> _Items from a data source_:
----

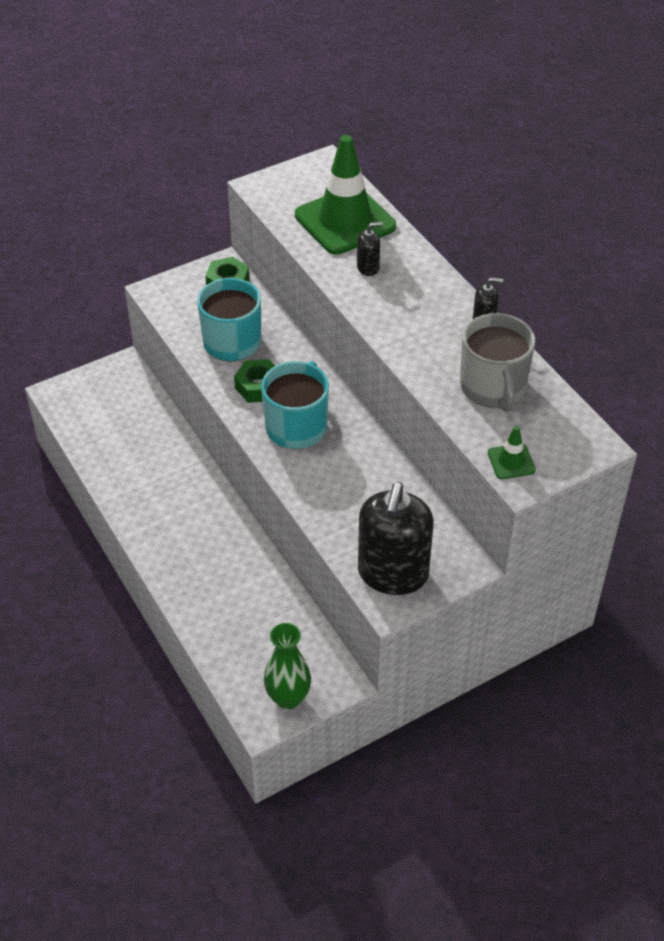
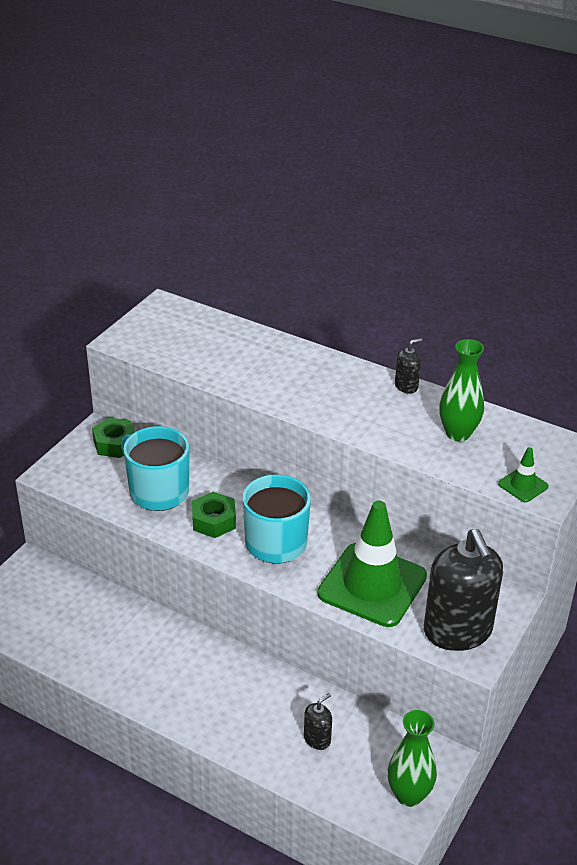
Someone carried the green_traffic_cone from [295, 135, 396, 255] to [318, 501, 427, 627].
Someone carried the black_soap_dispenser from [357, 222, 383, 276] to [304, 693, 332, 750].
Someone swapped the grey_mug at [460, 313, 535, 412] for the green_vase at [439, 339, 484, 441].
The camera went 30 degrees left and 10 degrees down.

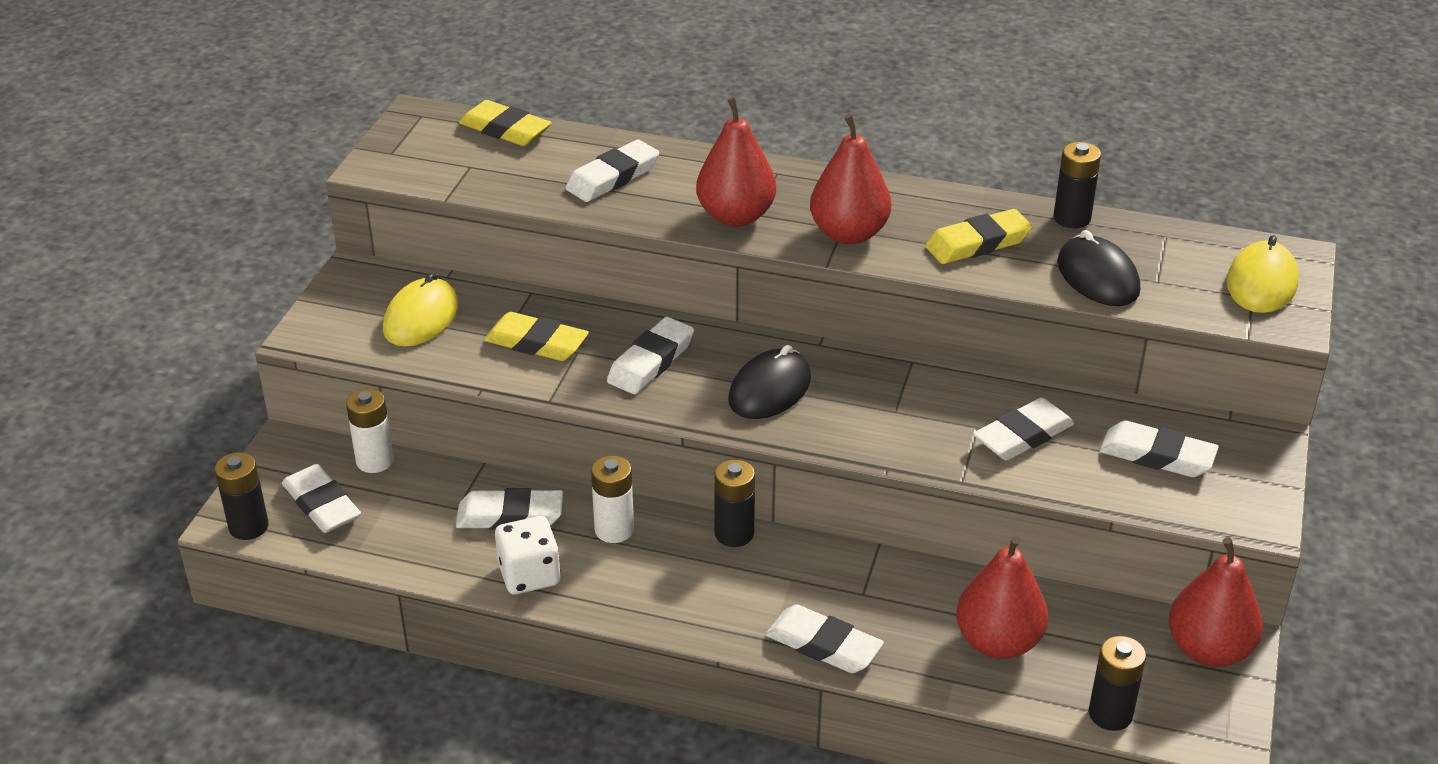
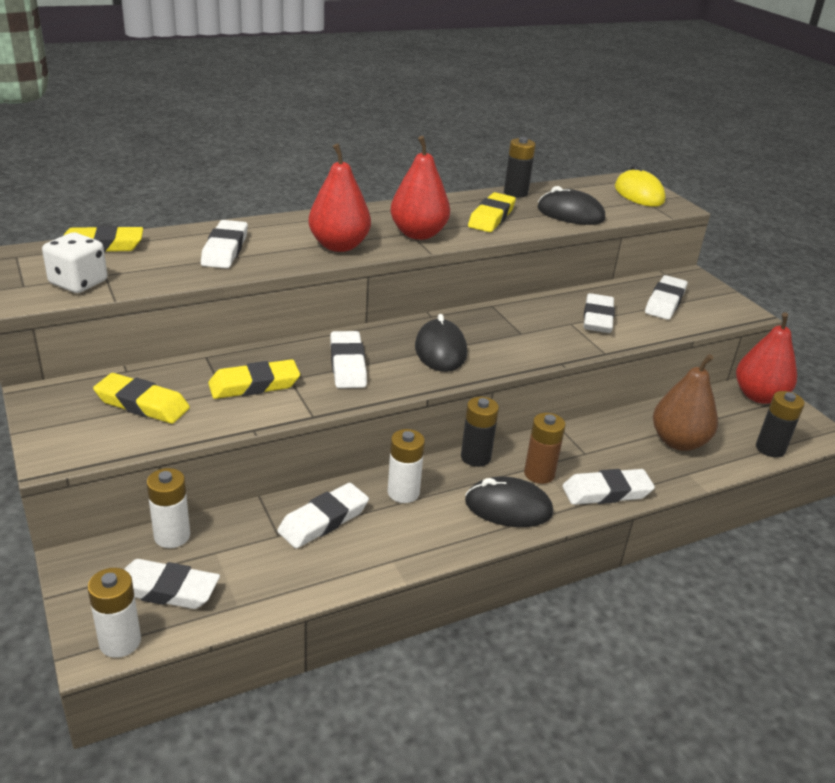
Someone repainted the black_battery at [215, 452, 269, 540], which became the white_battery at [87, 568, 141, 658].
Someone swapped the yellow_mouse at [383, 273, 458, 347] for the yellow_eraser at [93, 373, 190, 424].
Someone carried the white_dice from [495, 516, 561, 594] to [42, 232, 107, 293].
Someone repainted the red_pear at [956, 535, 1048, 659], which became the brown_pear at [653, 354, 718, 451].
Someone rotated the white_eraser at [1100, 421, 1219, 477] by 45 degrees counterclockwise.
Someone put down the black_mouse at [465, 476, 553, 527].
Someone put down the brown_battery at [524, 413, 566, 484].
The camera went 45 degrees left and 5 degrees down.

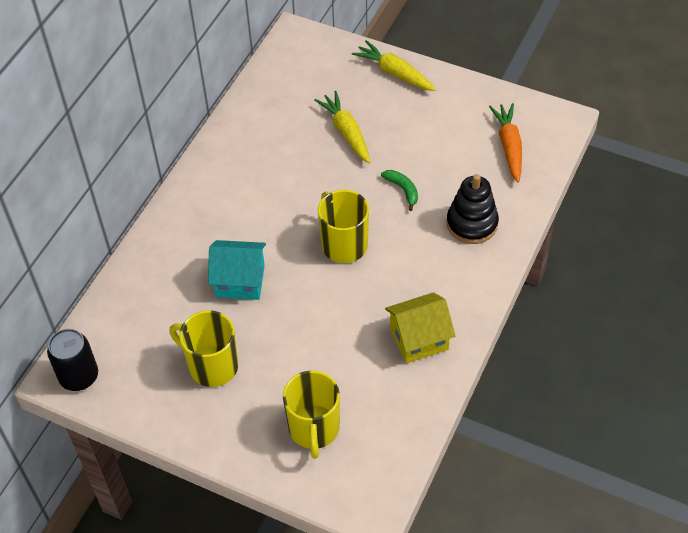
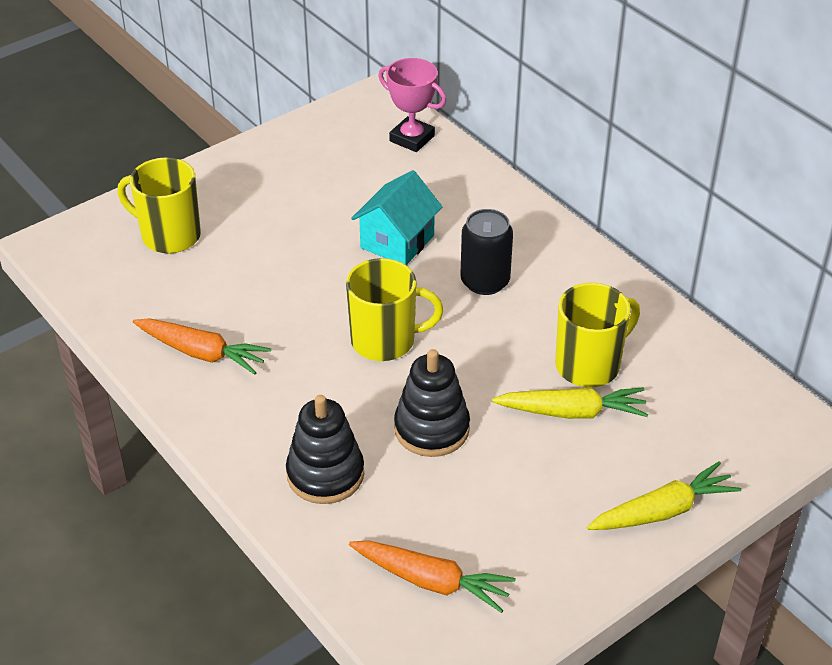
Someone carried the black_can from [47, 329, 98, 391] to [461, 209, 513, 295].
Someone carried the yellow_mug from [170, 310, 238, 387] to [555, 283, 640, 387].
Someone swapped the green_banana at [381, 170, 418, 211] for the black_stacking_toy at [394, 349, 470, 457].
Someone swapped the yellow_house at [385, 292, 455, 364] for the orange_carrot at [133, 318, 271, 375].
Someone put down the pink_trophy at [378, 58, 446, 152].
The camera went 115 degrees right and 10 degrees down.

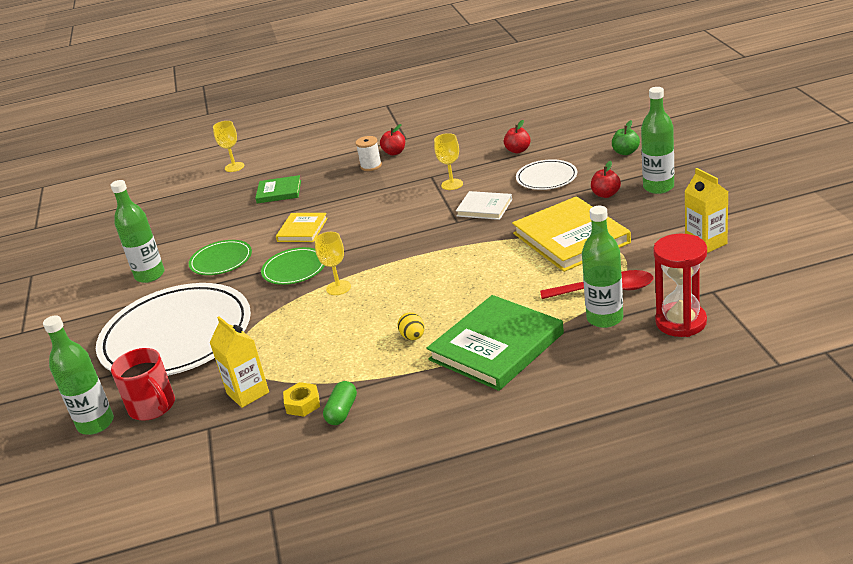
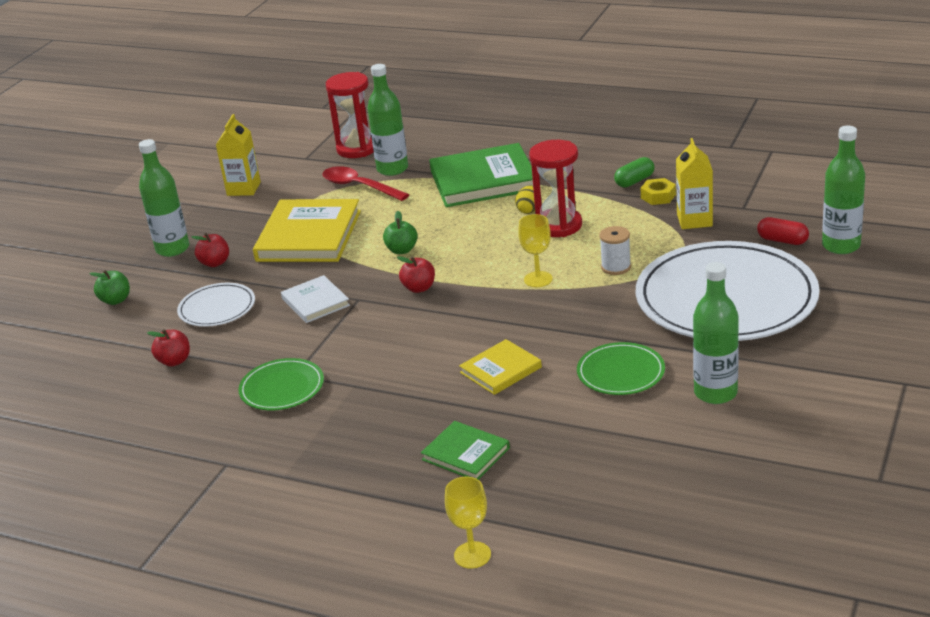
Someone swapped the red_mug at [111, 348, 175, 421] for the red_capsule at [757, 217, 809, 245].
Someone carried the green_plate from [261, 247, 325, 285] to [238, 358, 324, 410].
Someone carried the white_spool from [355, 136, 382, 171] to [599, 226, 631, 275].
Someone carried the red_apple from [380, 124, 405, 155] to [397, 256, 435, 293].
Someone took away the yellow_goblet at [434, 133, 463, 190].
Someone put down the green_apple at [383, 211, 418, 254].
Someone put down the red_hourglass at [529, 140, 582, 237].
The camera went 145 degrees left and 0 degrees up.

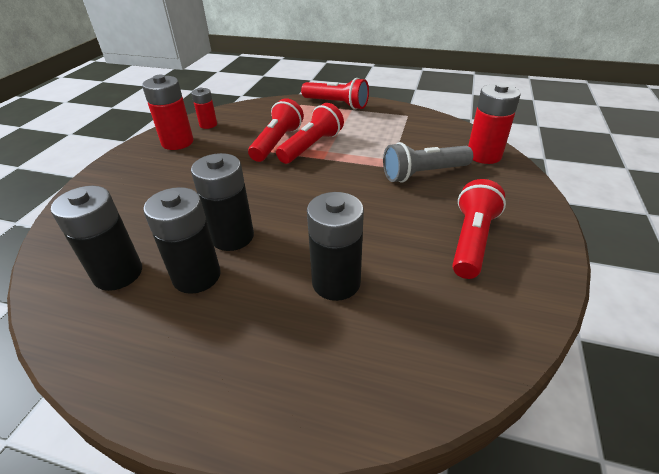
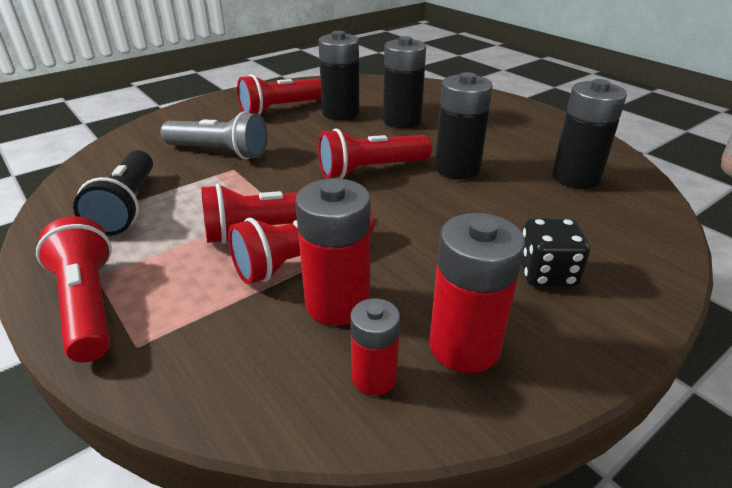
Someone carried the black_battery from [143, 187, 221, 294] to [318, 31, 359, 120].
Someone carried the red_battery from [468, 83, 521, 164] to [295, 178, 370, 326].
Someone put down the black_flashlight at [73, 150, 153, 236].
Someone put down the red_flashlight at [318, 128, 432, 179].
Someone put down the black_dice at [521, 218, 590, 287].
The camera went 145 degrees left and 5 degrees down.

----

> _TASK_: The reply should repeat the data in full, exactly as given, and contain no pictures.

> _TASK RESULT_:
Someone carried the green_traffic_cone from [295, 135, 396, 255] to [318, 501, 427, 627].
Someone carried the black_soap_dispenser from [357, 222, 383, 276] to [304, 693, 332, 750].
Someone swapped the grey_mug at [460, 313, 535, 412] for the green_vase at [439, 339, 484, 441].
The camera went 30 degrees left and 10 degrees down.

Someone repainted the black_battery at [215, 452, 269, 540], which became the white_battery at [87, 568, 141, 658].
Someone swapped the yellow_mouse at [383, 273, 458, 347] for the yellow_eraser at [93, 373, 190, 424].
Someone carried the white_dice from [495, 516, 561, 594] to [42, 232, 107, 293].
Someone repainted the red_pear at [956, 535, 1048, 659], which became the brown_pear at [653, 354, 718, 451].
Someone rotated the white_eraser at [1100, 421, 1219, 477] by 45 degrees counterclockwise.
Someone put down the black_mouse at [465, 476, 553, 527].
Someone put down the brown_battery at [524, 413, 566, 484].
The camera went 45 degrees left and 5 degrees down.

Someone carried the black_can from [47, 329, 98, 391] to [461, 209, 513, 295].
Someone carried the yellow_mug from [170, 310, 238, 387] to [555, 283, 640, 387].
Someone swapped the green_banana at [381, 170, 418, 211] for the black_stacking_toy at [394, 349, 470, 457].
Someone swapped the yellow_house at [385, 292, 455, 364] for the orange_carrot at [133, 318, 271, 375].
Someone put down the pink_trophy at [378, 58, 446, 152].
The camera went 115 degrees right and 10 degrees down.

Someone swapped the red_mug at [111, 348, 175, 421] for the red_capsule at [757, 217, 809, 245].
Someone carried the green_plate from [261, 247, 325, 285] to [238, 358, 324, 410].
Someone carried the white_spool from [355, 136, 382, 171] to [599, 226, 631, 275].
Someone carried the red_apple from [380, 124, 405, 155] to [397, 256, 435, 293].
Someone took away the yellow_goblet at [434, 133, 463, 190].
Someone put down the green_apple at [383, 211, 418, 254].
Someone put down the red_hourglass at [529, 140, 582, 237].
The camera went 145 degrees left and 0 degrees up.

Someone carried the black_battery from [143, 187, 221, 294] to [318, 31, 359, 120].
Someone carried the red_battery from [468, 83, 521, 164] to [295, 178, 370, 326].
Someone put down the black_flashlight at [73, 150, 153, 236].
Someone put down the red_flashlight at [318, 128, 432, 179].
Someone put down the black_dice at [521, 218, 590, 287].
The camera went 145 degrees left and 5 degrees down.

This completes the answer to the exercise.